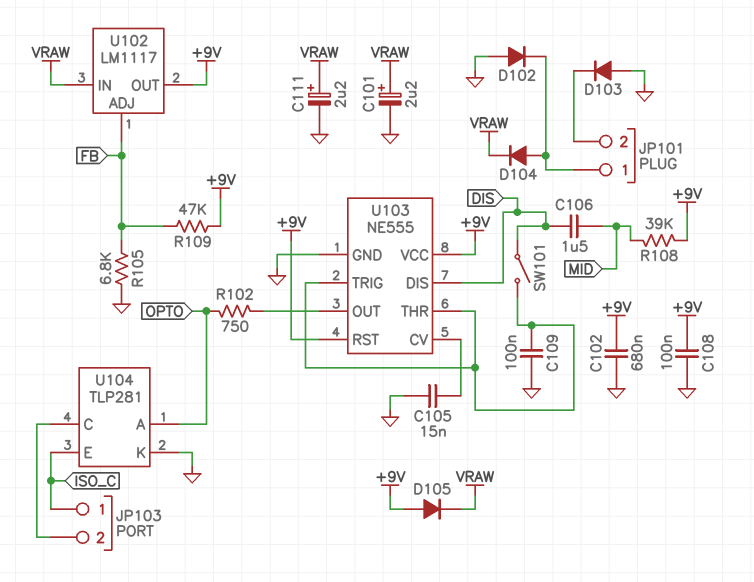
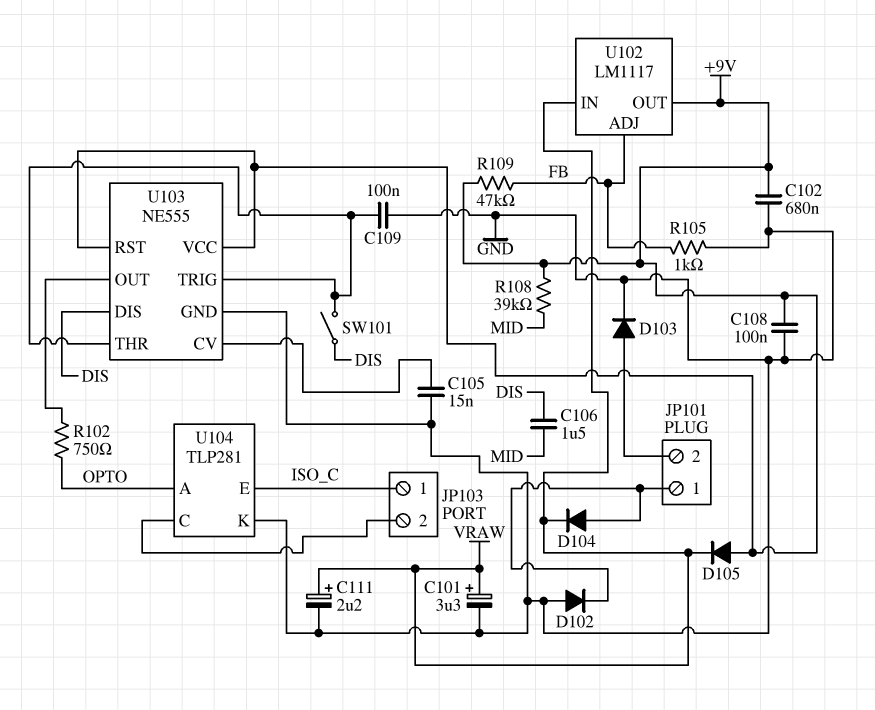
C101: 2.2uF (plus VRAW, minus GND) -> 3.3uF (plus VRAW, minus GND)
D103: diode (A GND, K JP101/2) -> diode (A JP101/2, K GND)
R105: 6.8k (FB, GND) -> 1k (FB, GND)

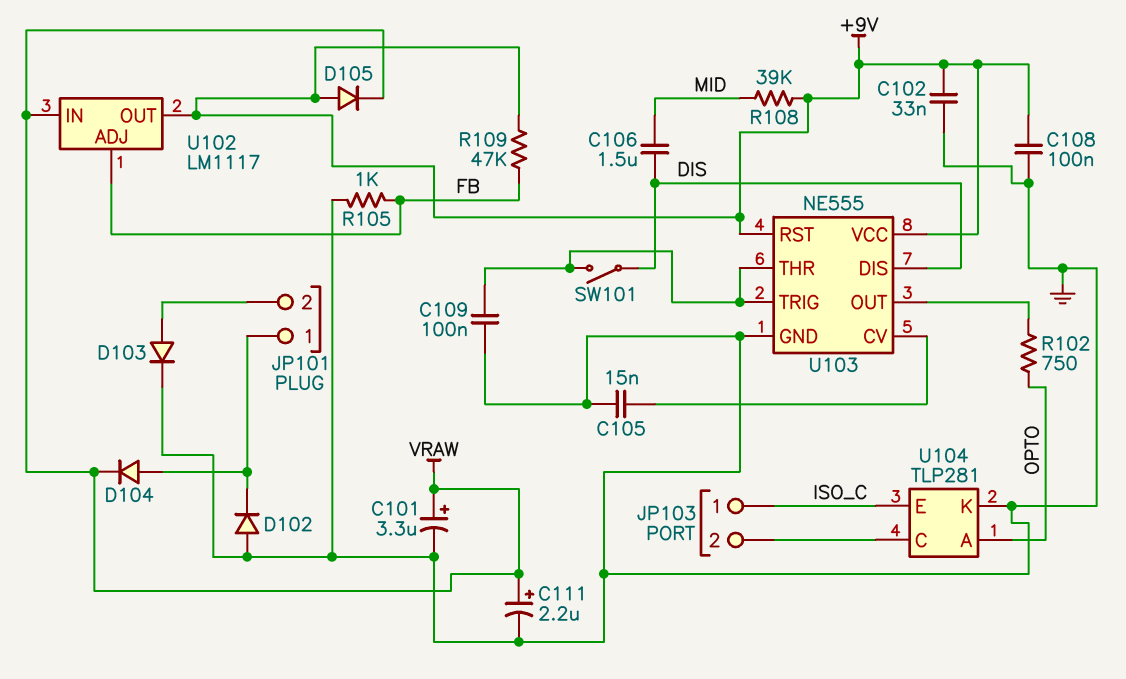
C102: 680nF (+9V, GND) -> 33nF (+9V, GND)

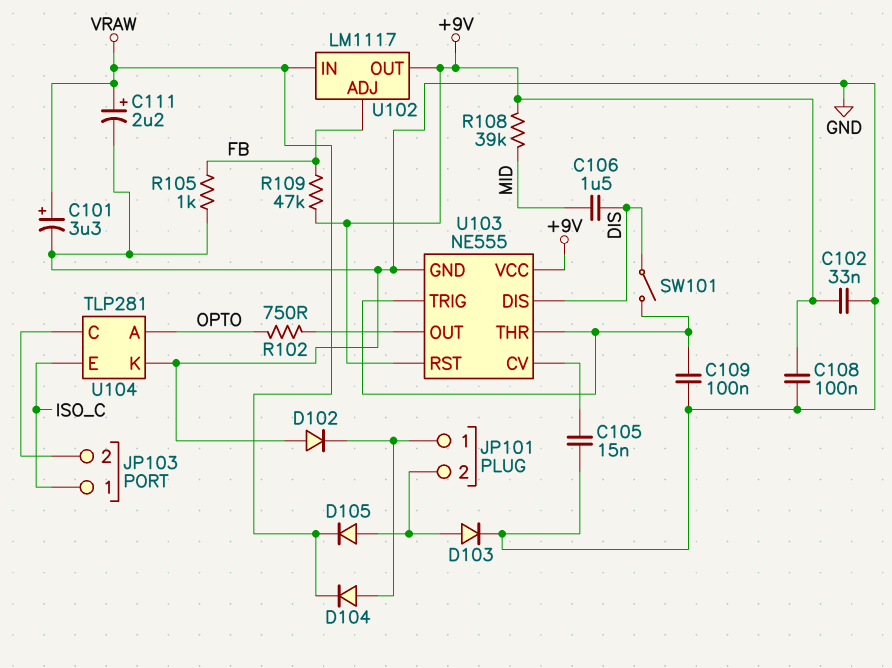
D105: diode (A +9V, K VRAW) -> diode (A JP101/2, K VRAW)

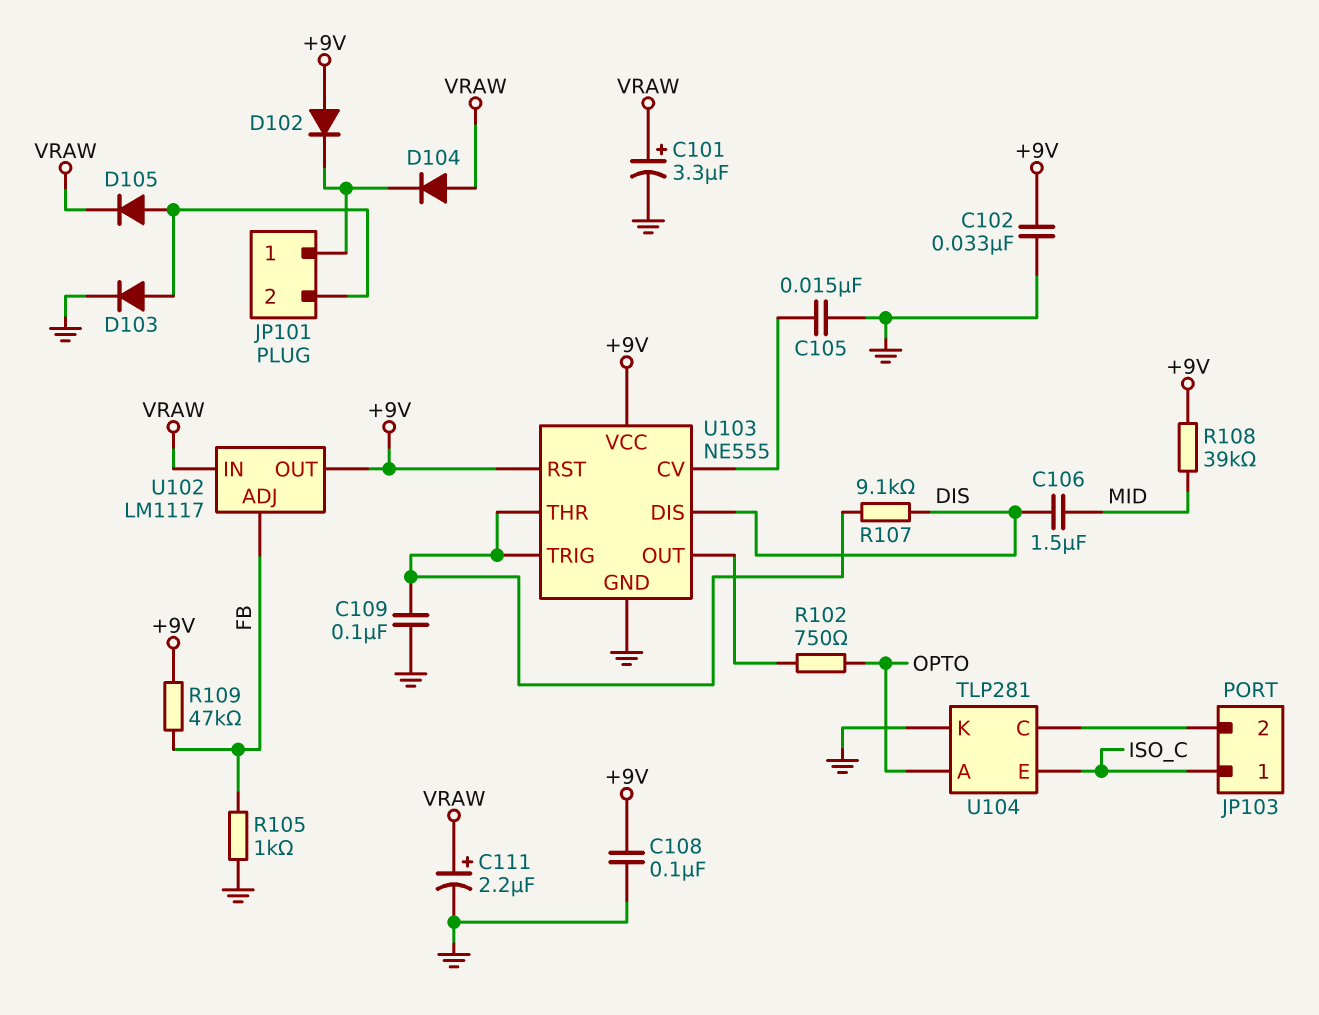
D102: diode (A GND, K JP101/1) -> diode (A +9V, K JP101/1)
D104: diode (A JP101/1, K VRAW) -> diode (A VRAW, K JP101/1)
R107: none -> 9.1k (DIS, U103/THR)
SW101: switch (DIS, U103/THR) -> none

• • •

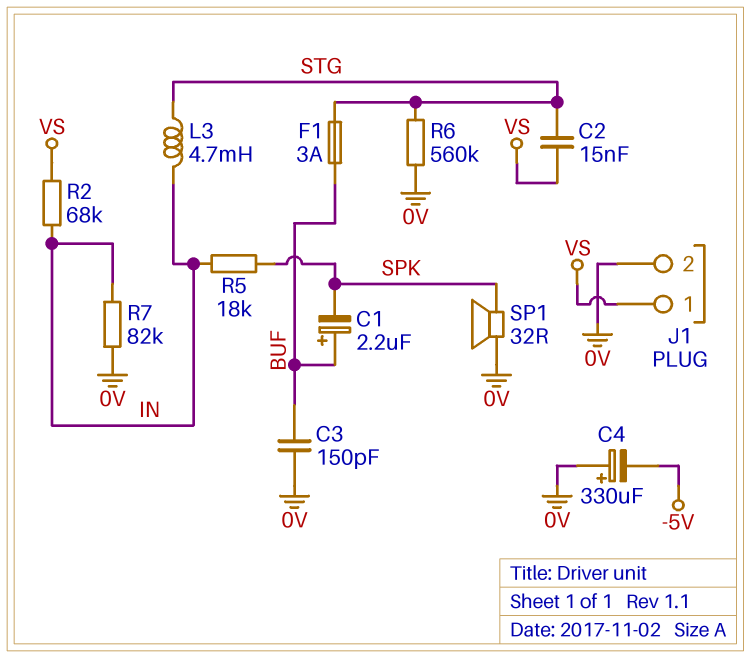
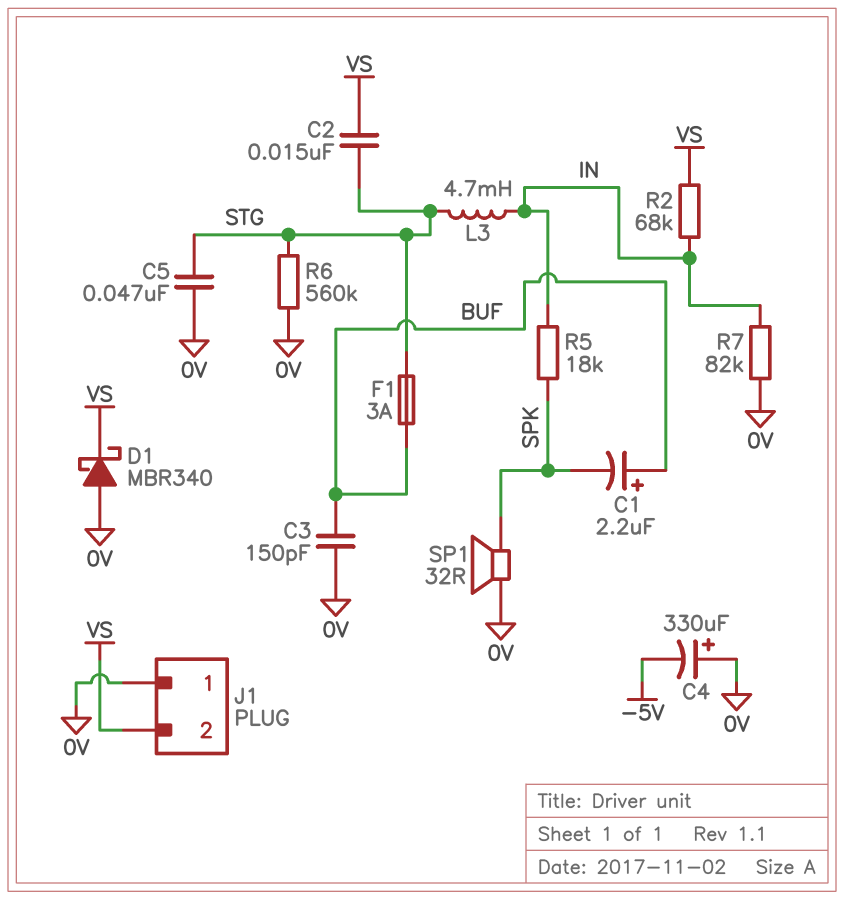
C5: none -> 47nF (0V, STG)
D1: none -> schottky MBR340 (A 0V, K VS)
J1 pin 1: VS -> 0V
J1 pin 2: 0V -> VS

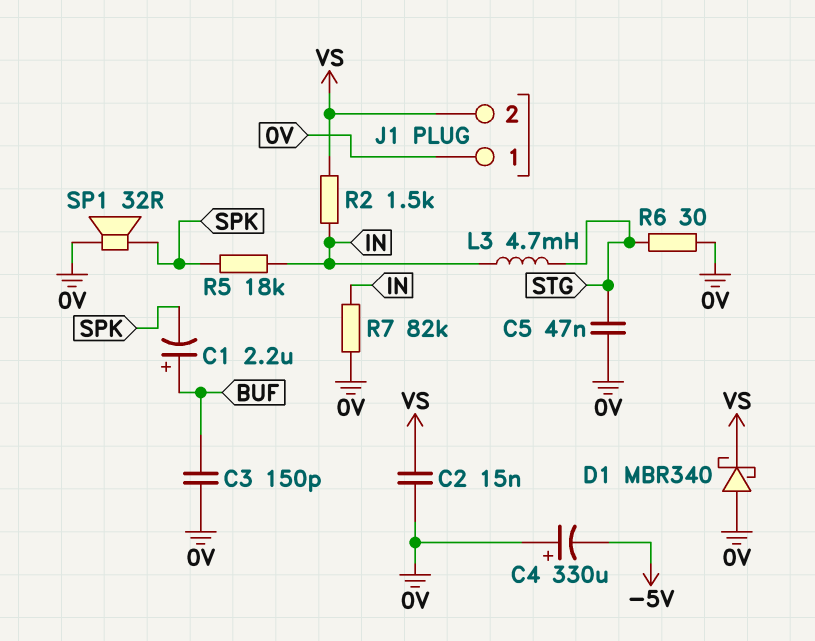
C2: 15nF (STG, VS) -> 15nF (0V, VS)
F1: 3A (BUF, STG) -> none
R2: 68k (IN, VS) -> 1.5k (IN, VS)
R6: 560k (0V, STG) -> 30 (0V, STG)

• • •

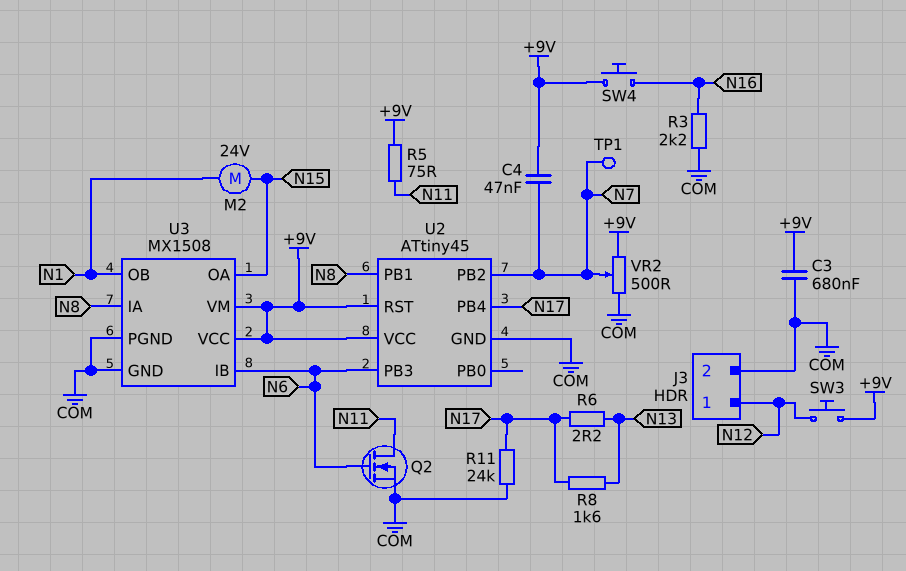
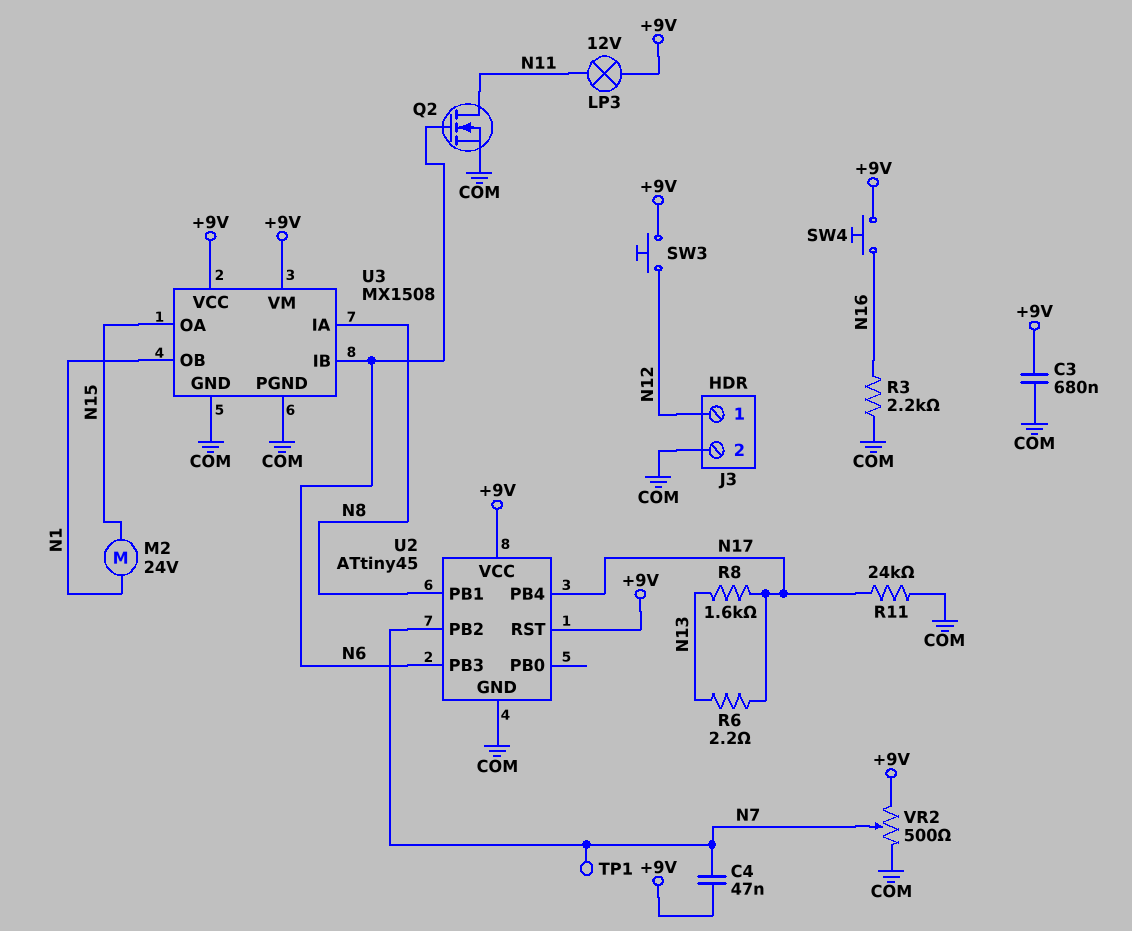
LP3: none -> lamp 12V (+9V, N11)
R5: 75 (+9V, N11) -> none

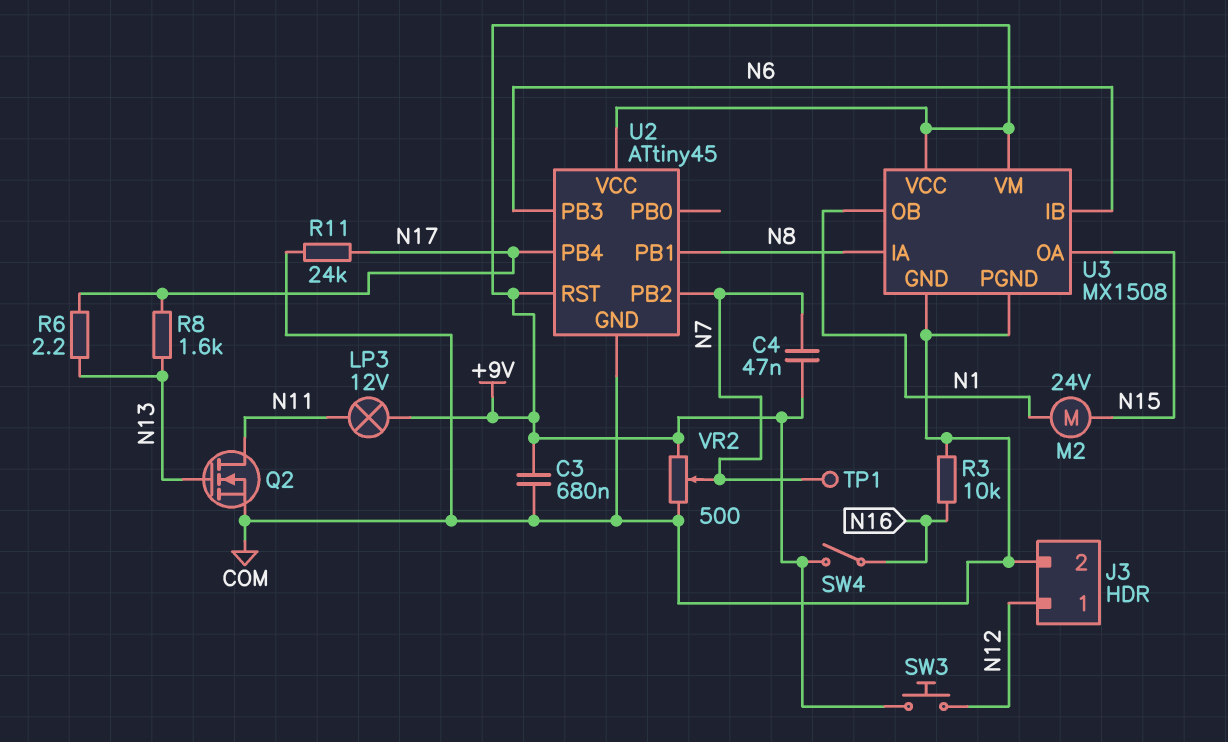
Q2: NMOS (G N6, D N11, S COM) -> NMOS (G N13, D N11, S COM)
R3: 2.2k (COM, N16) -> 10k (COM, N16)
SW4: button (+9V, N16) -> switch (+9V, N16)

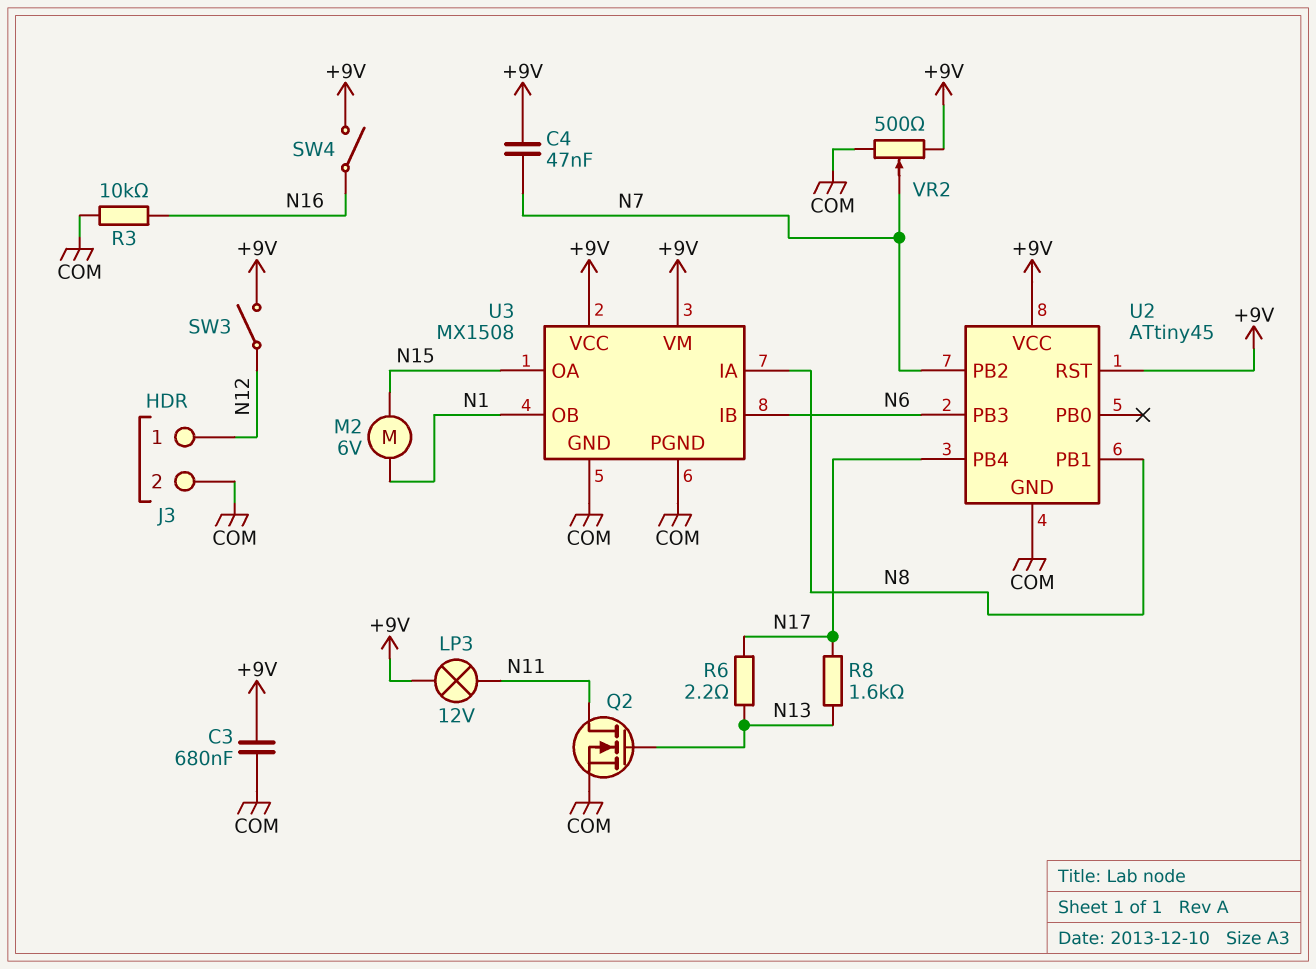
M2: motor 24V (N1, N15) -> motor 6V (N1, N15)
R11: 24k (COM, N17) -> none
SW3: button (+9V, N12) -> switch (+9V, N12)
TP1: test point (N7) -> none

• • •

The task. The expected output is the lines above from the one containing "C101: 2.2uF (plus" to the one containing "C102: 680nF (+9V, GND) -> 33nF (+9V, GND)", both ends included, reproduced exactly with every picture left out.

Solved problem.
C101: 2.2uF (plus VRAW, minus GND) -> 3.3uF (plus VRAW, minus GND)
D103: diode (A GND, K JP101/2) -> diode (A JP101/2, K GND)
R105: 6.8k (FB, GND) -> 1k (FB, GND)

C102: 680nF (+9V, GND) -> 33nF (+9V, GND)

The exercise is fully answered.